==== Data extracts ====

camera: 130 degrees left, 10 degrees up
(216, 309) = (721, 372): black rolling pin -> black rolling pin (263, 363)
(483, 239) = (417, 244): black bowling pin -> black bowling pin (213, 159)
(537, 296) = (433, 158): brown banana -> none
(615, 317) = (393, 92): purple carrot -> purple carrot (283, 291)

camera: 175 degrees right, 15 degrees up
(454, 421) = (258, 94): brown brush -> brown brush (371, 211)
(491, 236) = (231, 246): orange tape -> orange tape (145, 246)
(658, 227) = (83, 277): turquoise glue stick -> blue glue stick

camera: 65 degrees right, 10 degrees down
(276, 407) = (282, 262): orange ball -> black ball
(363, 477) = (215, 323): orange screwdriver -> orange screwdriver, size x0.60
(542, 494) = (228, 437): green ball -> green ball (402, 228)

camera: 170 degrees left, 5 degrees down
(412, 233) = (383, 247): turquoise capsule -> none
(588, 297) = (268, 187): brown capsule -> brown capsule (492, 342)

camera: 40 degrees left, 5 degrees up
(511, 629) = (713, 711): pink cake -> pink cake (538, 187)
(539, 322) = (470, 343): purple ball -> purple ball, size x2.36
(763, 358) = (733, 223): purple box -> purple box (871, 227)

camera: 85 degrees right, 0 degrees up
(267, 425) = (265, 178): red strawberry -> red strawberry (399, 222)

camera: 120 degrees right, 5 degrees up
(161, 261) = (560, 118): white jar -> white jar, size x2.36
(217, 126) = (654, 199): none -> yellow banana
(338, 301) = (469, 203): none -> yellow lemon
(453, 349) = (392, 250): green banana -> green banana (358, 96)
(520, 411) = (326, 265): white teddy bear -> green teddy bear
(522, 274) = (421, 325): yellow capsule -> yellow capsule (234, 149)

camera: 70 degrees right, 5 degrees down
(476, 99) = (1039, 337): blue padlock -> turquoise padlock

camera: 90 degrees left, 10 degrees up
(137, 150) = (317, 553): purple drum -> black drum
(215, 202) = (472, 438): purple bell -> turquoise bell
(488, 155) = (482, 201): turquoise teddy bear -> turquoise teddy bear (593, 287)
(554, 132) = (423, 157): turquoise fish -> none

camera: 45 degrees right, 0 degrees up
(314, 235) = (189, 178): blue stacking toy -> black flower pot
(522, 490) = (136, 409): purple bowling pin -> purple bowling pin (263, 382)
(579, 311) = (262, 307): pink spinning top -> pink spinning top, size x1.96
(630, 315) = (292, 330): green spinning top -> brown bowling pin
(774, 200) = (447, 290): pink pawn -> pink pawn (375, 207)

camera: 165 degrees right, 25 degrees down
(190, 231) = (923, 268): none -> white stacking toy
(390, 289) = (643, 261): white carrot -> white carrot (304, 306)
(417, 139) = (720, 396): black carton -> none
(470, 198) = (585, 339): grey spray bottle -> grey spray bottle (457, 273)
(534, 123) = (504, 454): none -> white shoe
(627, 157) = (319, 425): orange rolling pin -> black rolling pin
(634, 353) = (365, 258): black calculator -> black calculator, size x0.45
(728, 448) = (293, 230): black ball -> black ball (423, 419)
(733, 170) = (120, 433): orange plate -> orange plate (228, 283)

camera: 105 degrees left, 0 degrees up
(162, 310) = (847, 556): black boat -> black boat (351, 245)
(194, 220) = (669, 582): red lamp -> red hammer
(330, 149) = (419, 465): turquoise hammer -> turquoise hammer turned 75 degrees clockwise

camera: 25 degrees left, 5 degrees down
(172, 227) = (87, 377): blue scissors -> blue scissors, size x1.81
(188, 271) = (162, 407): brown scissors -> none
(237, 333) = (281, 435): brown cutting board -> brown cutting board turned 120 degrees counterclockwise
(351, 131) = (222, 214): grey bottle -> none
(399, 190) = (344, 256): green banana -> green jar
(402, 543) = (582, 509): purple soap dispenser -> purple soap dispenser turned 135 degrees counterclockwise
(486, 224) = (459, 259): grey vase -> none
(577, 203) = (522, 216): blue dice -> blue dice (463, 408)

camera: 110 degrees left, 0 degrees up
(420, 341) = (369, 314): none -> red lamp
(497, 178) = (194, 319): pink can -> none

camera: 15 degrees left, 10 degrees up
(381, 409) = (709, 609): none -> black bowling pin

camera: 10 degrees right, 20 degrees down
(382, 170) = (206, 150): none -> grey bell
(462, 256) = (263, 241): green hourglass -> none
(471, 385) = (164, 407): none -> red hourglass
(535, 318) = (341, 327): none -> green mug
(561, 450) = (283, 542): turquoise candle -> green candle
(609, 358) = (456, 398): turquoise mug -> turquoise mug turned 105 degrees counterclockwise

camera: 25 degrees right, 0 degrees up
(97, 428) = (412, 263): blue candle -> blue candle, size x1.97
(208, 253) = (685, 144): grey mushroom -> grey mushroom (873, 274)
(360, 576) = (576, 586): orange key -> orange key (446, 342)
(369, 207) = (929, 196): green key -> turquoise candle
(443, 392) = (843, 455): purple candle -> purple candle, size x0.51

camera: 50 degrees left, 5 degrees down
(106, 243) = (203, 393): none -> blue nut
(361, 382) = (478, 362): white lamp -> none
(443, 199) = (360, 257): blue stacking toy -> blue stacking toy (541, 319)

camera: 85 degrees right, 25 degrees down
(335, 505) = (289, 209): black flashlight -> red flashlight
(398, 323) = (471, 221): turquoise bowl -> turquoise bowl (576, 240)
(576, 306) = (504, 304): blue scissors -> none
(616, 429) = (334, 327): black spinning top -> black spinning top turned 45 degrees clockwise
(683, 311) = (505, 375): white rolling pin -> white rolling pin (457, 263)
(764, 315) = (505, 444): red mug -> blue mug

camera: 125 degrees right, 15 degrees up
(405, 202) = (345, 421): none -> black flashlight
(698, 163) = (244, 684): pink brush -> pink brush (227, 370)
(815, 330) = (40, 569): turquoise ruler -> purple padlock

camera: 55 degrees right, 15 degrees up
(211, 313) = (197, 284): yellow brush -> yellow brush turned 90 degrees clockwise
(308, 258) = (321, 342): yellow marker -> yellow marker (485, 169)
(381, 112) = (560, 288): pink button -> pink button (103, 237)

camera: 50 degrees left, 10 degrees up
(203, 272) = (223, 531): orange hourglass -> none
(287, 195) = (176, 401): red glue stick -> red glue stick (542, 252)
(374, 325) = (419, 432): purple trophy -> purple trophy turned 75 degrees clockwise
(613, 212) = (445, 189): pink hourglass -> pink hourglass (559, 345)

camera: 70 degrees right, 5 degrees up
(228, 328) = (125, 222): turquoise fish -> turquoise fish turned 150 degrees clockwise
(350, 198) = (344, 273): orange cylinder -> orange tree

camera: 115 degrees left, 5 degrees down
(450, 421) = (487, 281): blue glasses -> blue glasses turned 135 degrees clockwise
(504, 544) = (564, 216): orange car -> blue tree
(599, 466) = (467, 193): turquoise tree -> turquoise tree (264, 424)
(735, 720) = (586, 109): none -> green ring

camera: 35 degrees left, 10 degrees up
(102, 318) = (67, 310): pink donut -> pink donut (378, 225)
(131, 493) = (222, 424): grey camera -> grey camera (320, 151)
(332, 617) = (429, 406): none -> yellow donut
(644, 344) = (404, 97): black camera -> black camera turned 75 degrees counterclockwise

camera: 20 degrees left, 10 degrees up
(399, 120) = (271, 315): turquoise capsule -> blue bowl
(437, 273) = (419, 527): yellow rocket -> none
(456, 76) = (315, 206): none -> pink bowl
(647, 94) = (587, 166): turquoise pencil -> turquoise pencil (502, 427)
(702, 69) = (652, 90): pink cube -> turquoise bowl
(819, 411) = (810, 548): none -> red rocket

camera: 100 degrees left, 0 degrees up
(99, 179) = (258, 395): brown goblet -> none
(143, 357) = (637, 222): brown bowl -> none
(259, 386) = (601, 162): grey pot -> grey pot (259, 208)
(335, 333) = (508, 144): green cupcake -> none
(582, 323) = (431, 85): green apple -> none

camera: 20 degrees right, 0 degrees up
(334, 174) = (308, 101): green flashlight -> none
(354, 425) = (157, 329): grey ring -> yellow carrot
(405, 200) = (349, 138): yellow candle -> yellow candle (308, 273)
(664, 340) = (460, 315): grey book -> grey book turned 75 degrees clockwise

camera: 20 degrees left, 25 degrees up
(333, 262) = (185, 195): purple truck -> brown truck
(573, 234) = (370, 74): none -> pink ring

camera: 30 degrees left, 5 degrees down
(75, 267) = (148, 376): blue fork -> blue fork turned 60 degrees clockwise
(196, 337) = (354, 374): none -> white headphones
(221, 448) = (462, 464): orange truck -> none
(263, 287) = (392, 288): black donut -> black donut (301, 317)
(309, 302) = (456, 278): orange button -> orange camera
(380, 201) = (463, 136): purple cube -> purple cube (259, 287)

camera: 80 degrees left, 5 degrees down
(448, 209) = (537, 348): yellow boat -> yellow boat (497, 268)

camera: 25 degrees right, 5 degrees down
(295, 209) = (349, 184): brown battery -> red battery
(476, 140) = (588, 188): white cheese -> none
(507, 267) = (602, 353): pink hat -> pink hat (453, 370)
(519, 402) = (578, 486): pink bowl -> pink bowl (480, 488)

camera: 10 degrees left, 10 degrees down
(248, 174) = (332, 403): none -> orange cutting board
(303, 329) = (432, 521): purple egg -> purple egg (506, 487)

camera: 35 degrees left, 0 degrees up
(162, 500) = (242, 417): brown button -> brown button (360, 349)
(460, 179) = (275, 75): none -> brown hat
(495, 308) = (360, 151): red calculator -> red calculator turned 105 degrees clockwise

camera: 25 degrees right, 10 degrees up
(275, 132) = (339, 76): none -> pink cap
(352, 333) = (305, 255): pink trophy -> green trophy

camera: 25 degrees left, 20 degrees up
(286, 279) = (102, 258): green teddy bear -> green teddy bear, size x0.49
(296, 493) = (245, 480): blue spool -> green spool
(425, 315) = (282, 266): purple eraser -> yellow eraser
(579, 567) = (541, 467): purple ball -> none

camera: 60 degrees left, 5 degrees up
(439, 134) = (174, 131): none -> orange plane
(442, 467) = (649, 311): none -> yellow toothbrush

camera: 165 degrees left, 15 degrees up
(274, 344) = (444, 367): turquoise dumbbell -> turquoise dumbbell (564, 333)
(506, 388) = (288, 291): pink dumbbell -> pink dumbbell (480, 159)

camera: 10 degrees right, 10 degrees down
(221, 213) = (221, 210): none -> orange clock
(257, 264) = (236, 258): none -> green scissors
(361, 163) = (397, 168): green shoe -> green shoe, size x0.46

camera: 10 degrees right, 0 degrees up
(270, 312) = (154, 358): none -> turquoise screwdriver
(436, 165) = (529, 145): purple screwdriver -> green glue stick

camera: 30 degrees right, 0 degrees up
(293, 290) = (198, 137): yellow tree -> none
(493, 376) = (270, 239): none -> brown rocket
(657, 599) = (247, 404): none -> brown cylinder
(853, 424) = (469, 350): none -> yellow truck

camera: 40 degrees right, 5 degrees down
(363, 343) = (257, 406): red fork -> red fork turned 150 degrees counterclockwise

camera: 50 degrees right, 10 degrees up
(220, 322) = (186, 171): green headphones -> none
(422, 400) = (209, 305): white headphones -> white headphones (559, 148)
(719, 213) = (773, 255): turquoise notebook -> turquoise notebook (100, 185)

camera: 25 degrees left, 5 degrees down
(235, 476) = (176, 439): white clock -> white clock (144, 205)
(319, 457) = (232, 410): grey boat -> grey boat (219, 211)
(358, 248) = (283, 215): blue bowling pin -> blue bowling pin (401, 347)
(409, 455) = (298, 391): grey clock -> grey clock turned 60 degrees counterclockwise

====

The task -> Give back the listing exactly, please, from its first line to the line containing "camera: 70 degrees right, 5 degrees down", inclusive, and nothing past that line.

Answer box ->
camera: 130 degrees left, 10 degrees up
(216, 309) = (721, 372): black rolling pin -> black rolling pin (263, 363)
(483, 239) = (417, 244): black bowling pin -> black bowling pin (213, 159)
(537, 296) = (433, 158): brown banana -> none
(615, 317) = (393, 92): purple carrot -> purple carrot (283, 291)

camera: 175 degrees right, 15 degrees up
(454, 421) = (258, 94): brown brush -> brown brush (371, 211)
(491, 236) = (231, 246): orange tape -> orange tape (145, 246)
(658, 227) = (83, 277): turquoise glue stick -> blue glue stick

camera: 65 degrees right, 10 degrees down
(276, 407) = (282, 262): orange ball -> black ball
(363, 477) = (215, 323): orange screwdriver -> orange screwdriver, size x0.60
(542, 494) = (228, 437): green ball -> green ball (402, 228)

camera: 170 degrees left, 5 degrees down
(412, 233) = (383, 247): turquoise capsule -> none
(588, 297) = (268, 187): brown capsule -> brown capsule (492, 342)

camera: 40 degrees left, 5 degrees up
(511, 629) = (713, 711): pink cake -> pink cake (538, 187)
(539, 322) = (470, 343): purple ball -> purple ball, size x2.36
(763, 358) = (733, 223): purple box -> purple box (871, 227)

camera: 85 degrees right, 0 degrees up
(267, 425) = (265, 178): red strawberry -> red strawberry (399, 222)

camera: 120 degrees right, 5 degrees up
(161, 261) = (560, 118): white jar -> white jar, size x2.36
(217, 126) = (654, 199): none -> yellow banana
(338, 301) = (469, 203): none -> yellow lemon
(453, 349) = (392, 250): green banana -> green banana (358, 96)
(520, 411) = (326, 265): white teddy bear -> green teddy bear
(522, 274) = (421, 325): yellow capsule -> yellow capsule (234, 149)

camera: 70 degrees right, 5 degrees down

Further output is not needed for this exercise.